* [PROBLEM STATEMENT]:
Write out, word for word, only the lines from the one with "pink slope G10:H10" to the end of the data below.

___ RECORDED INFORMATION

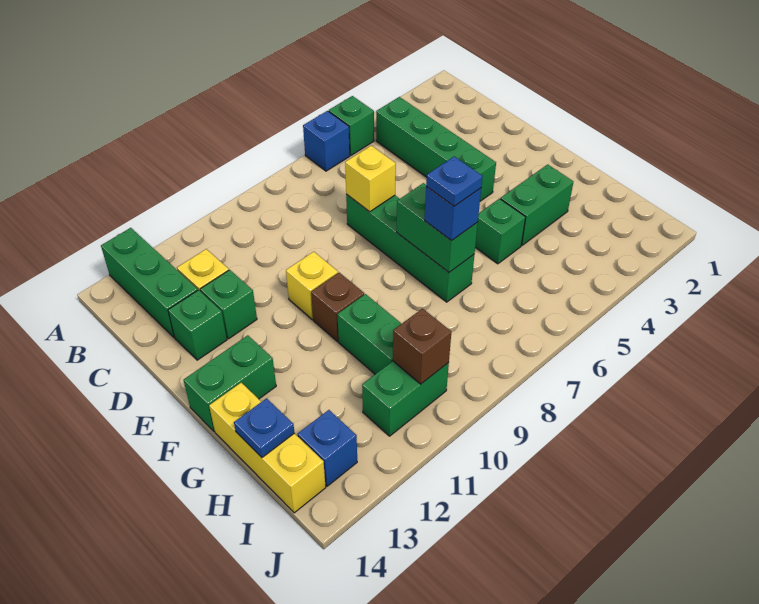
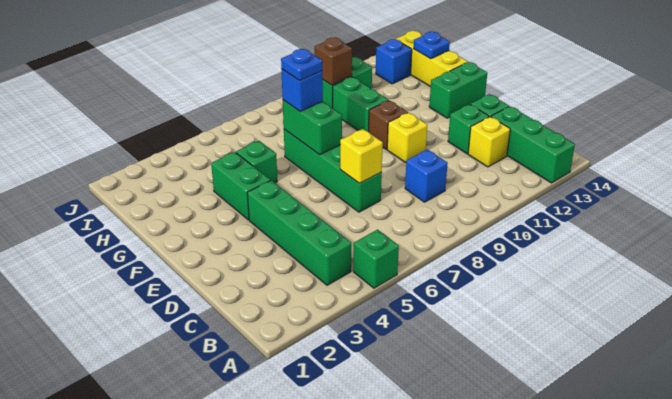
blue brick A6 level 1 -> blue brick C9 level 1
green brick G3:G4 level 1 -> green brick F4:G4 level 1

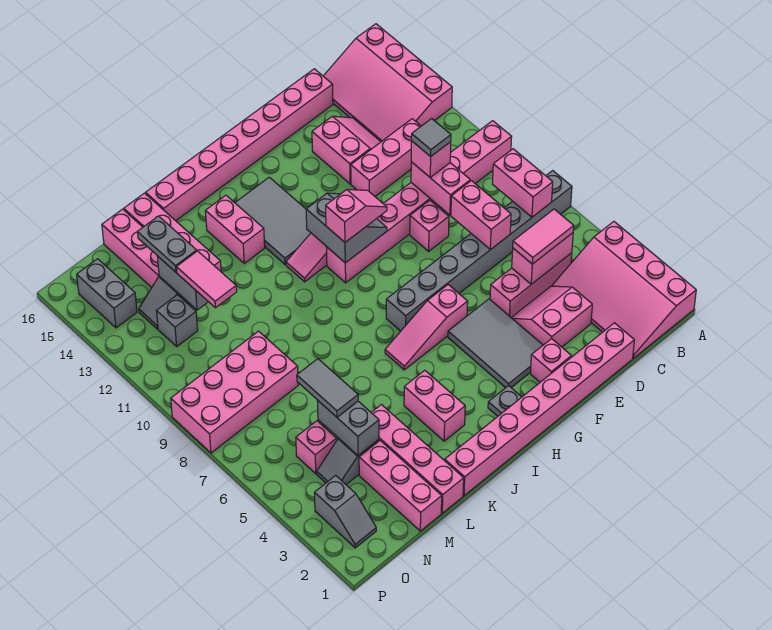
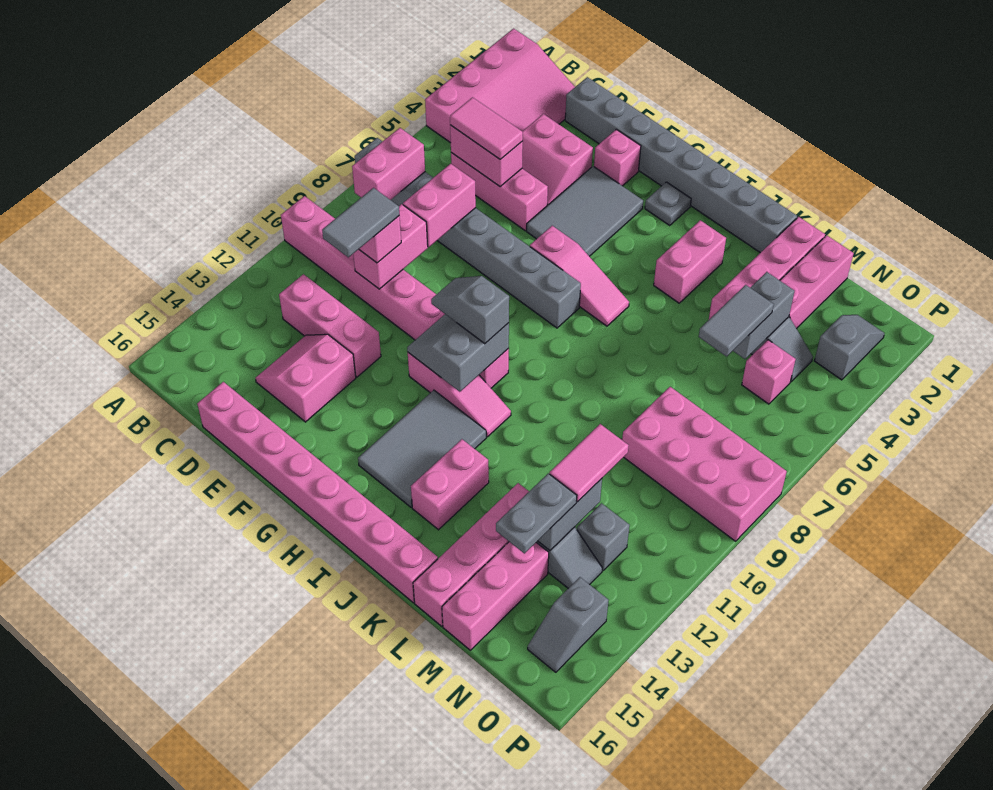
pink slope A13:C16 level 1 top A -> none
pink brick D1:K1 level 1 -> grey brick D1:K1 level 1
grey tile D10 level 4 -> grey tile D10:D11 level 4
pink brick E9 level 1 -> none
pink slope G10:H10 level 3 top H -> grey slope G10:H10 level 3 top H
grey brick O14:O15 level 1 -> grey slope O14:O15 level 1 top 14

______

* [REPLY TO THE TASK]:
pink slope G10:H10 level 3 top H -> grey slope G10:H10 level 3 top H
grey brick O14:O15 level 1 -> grey slope O14:O15 level 1 top 14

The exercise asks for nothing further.